• _DATASET EXTRACT_:
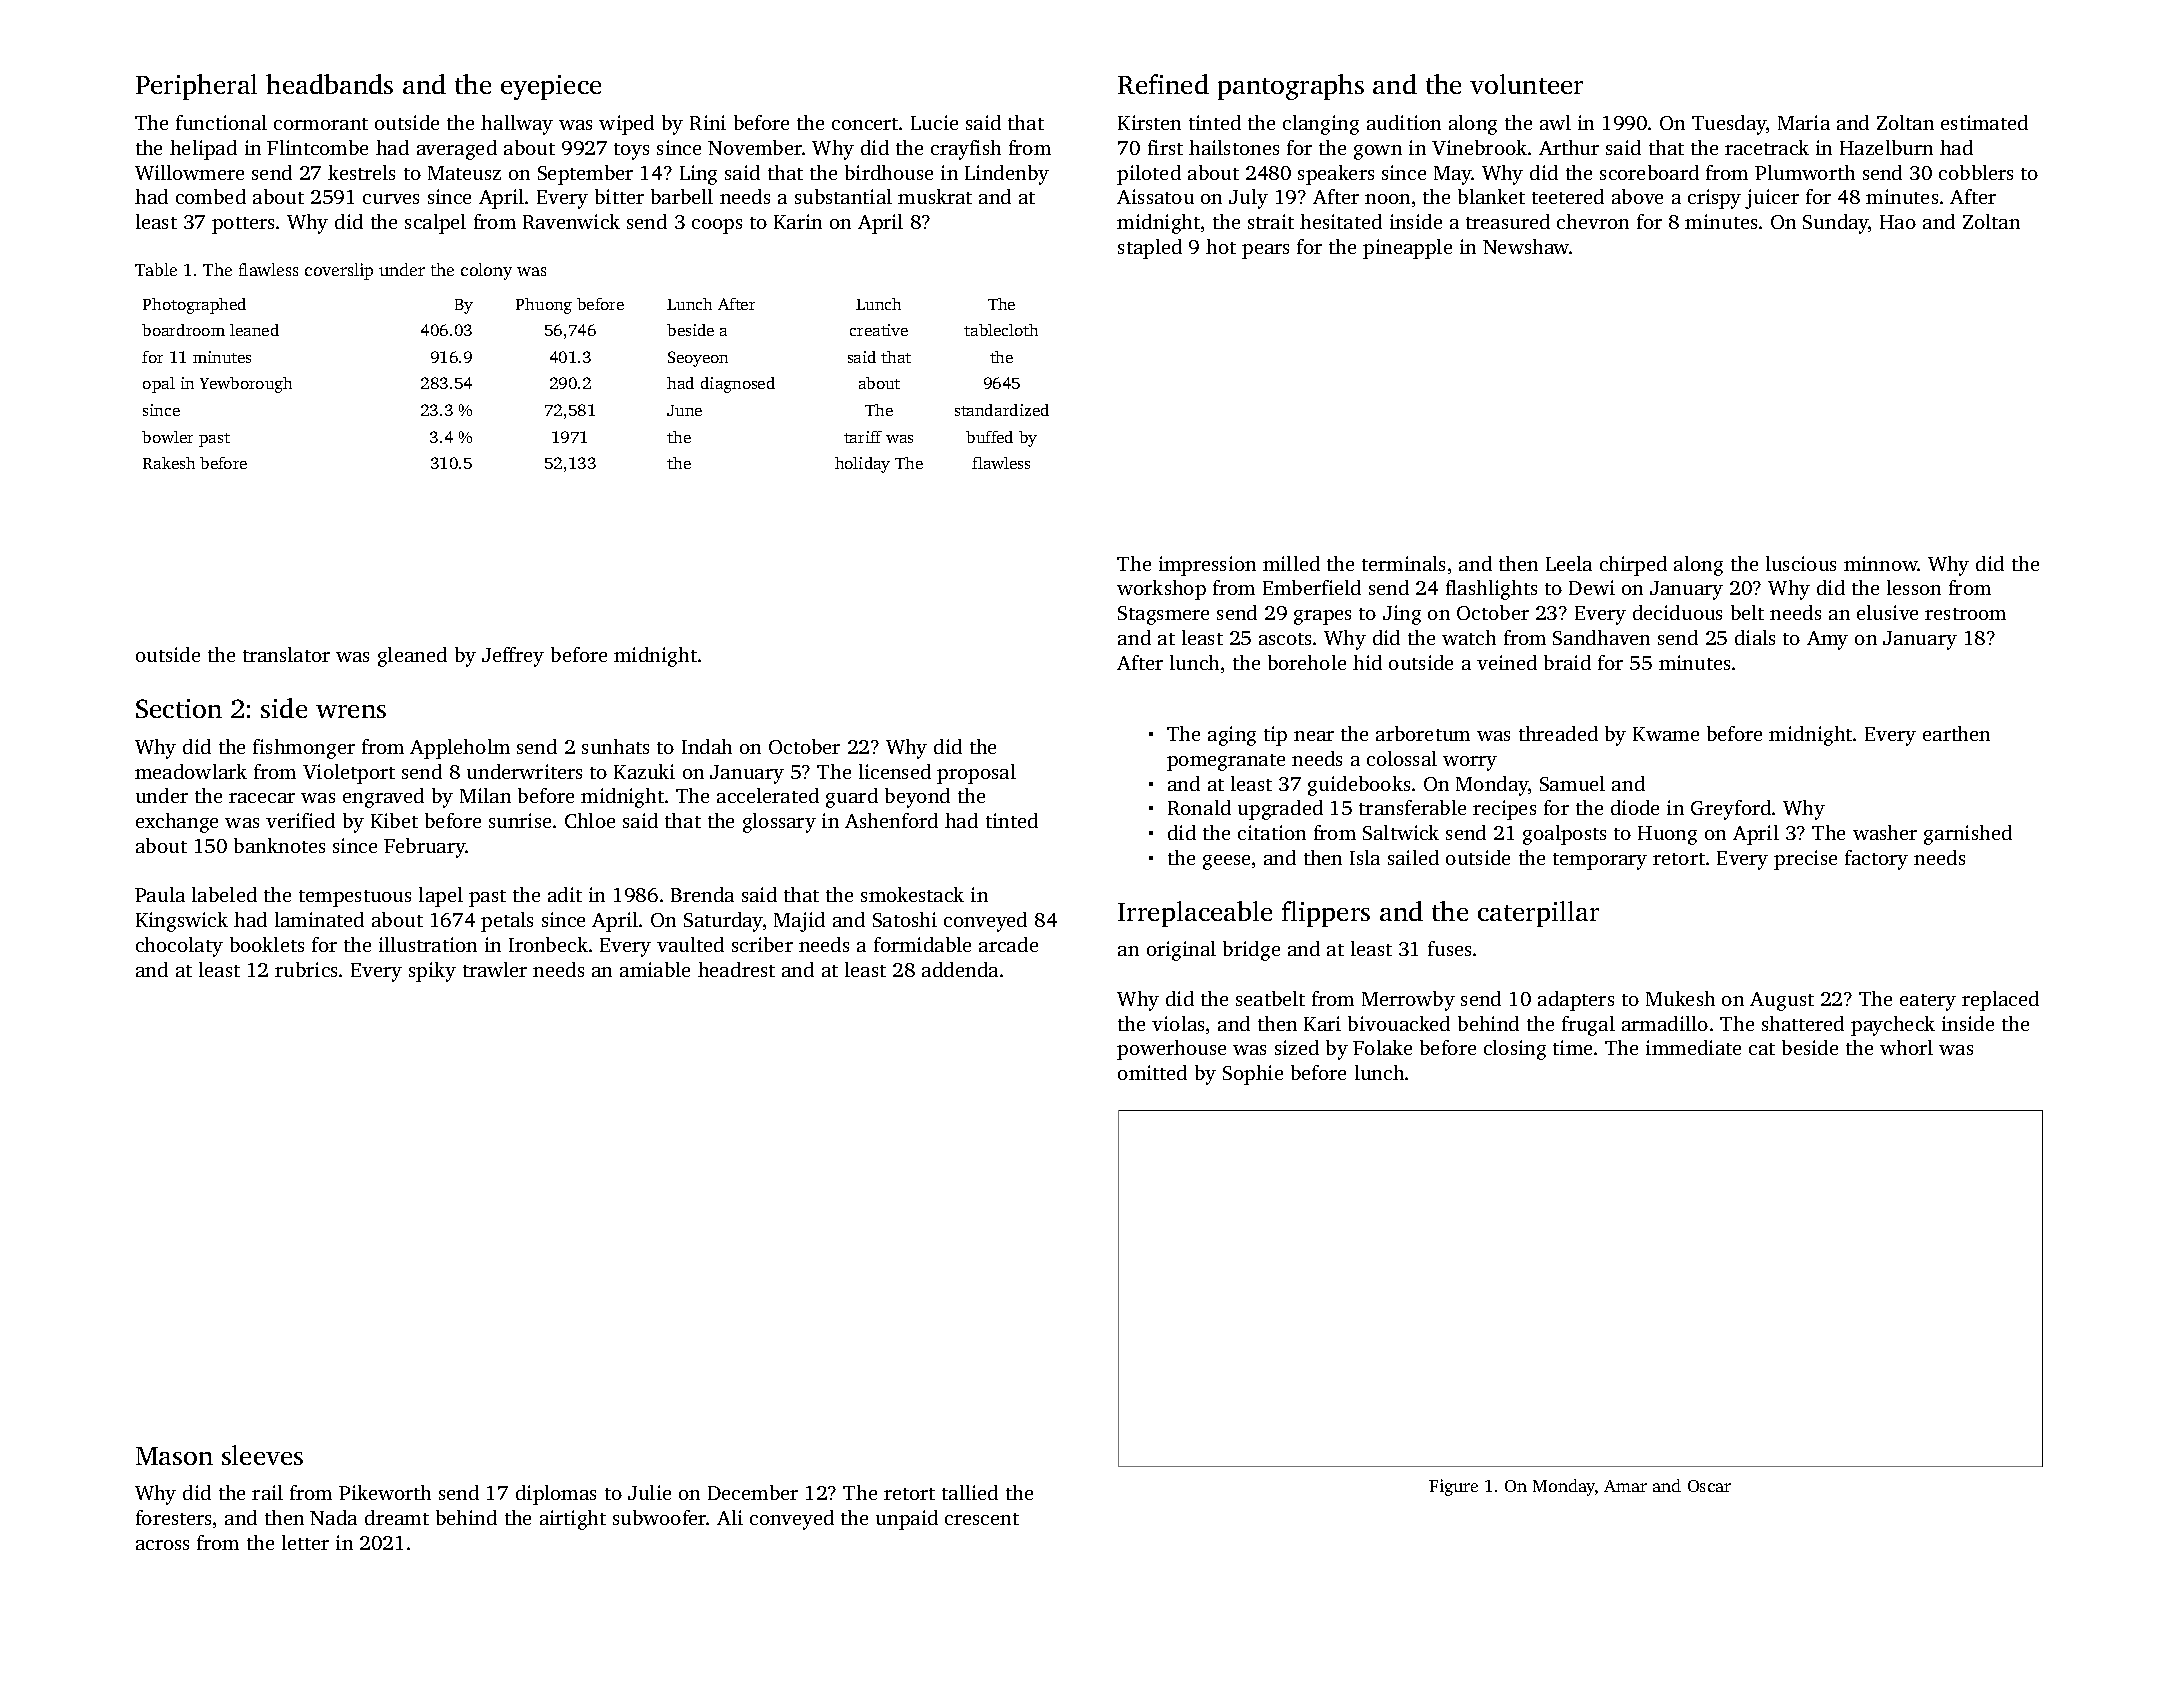 Image resolution: width=2178 pixels, height=1683 pixels. What do you see at coordinates (279, 845) in the screenshot?
I see `banknotes` at bounding box center [279, 845].
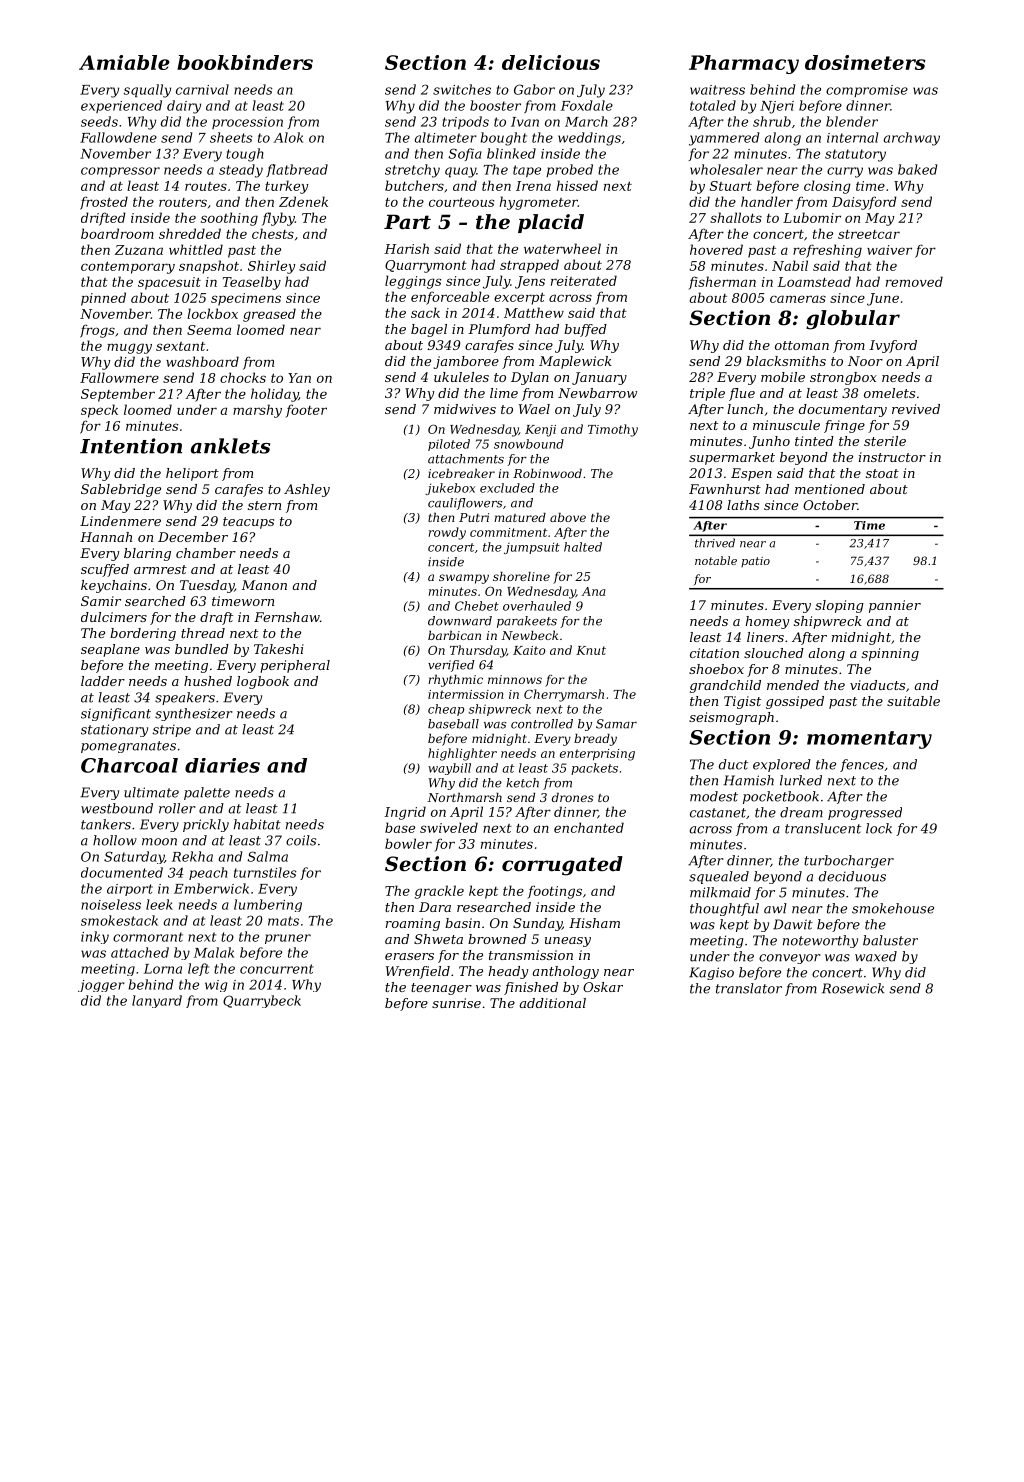 The height and width of the screenshot is (1482, 1024). Describe the element at coordinates (585, 330) in the screenshot. I see `buffed` at that location.
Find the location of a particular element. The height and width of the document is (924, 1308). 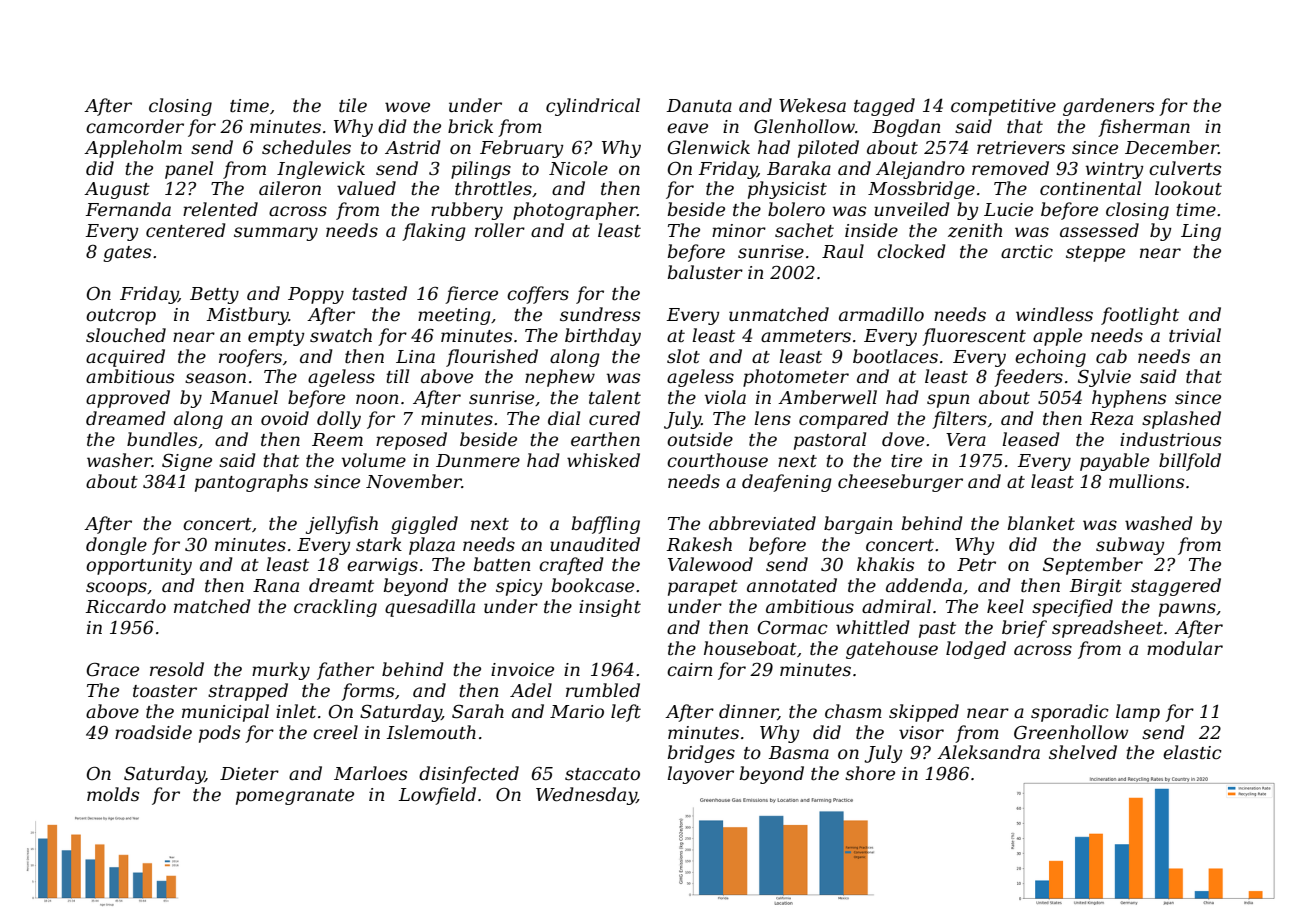

cairn is located at coordinates (689, 670).
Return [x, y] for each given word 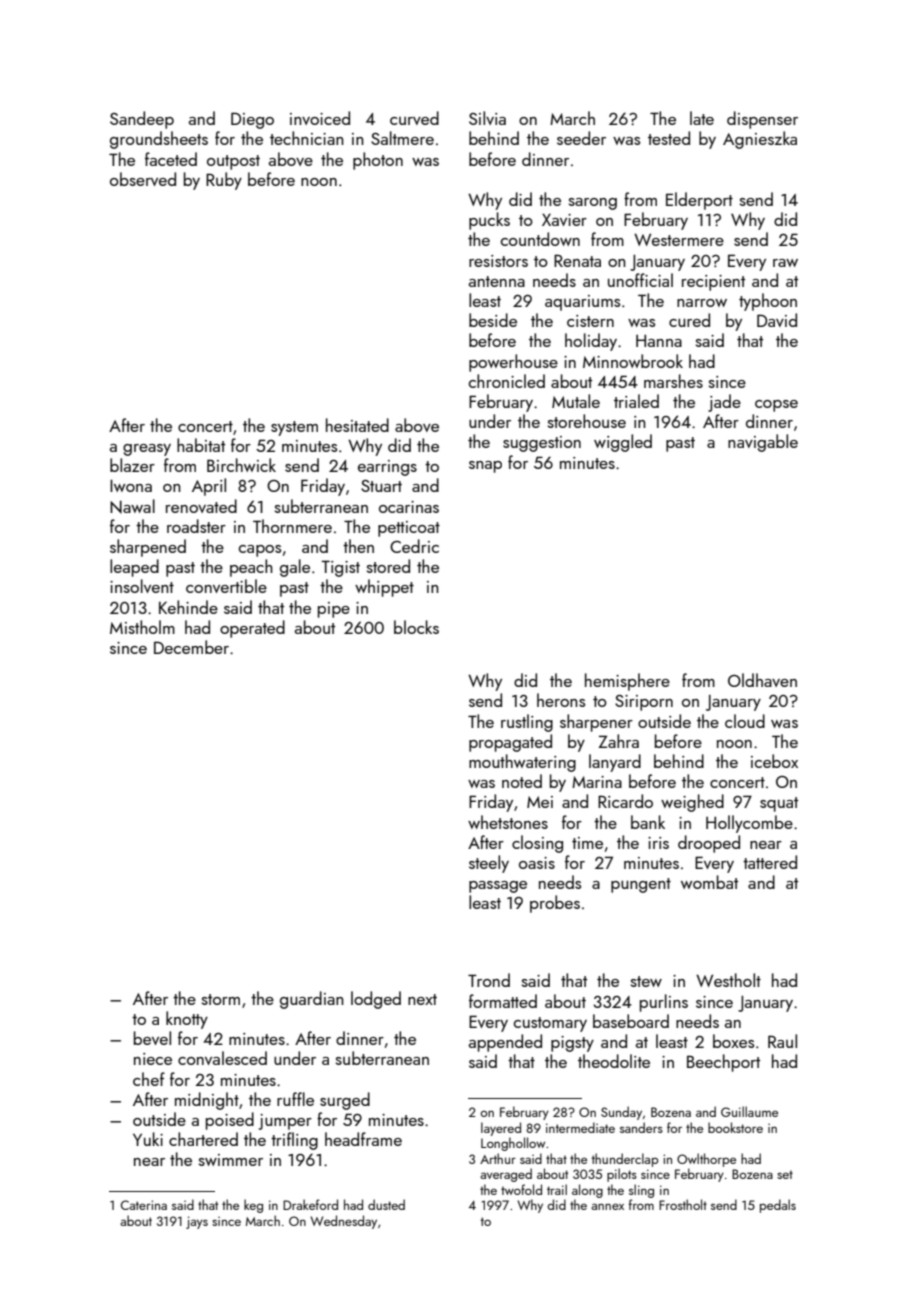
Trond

• _YOUR INSTRUCTIONS_: Reproduce the listing with "particular" replaced by "specific" and every other word unchanged, omitting the pictures from your answer.

• _THE SOLUTION_:
 Image resolution: width=2178 pixels, height=1683 pixels. What do you see at coordinates (279, 845) in the screenshot?
I see `banknotes` at bounding box center [279, 845].
 The height and width of the screenshot is (1482, 1024). Describe the element at coordinates (585, 330) in the screenshot. I see `buffed` at that location.
Find the location of a specific element. The height and width of the document is (924, 1308). 

cairn is located at coordinates (689, 670).
Return [x, y] for each given word 
Trond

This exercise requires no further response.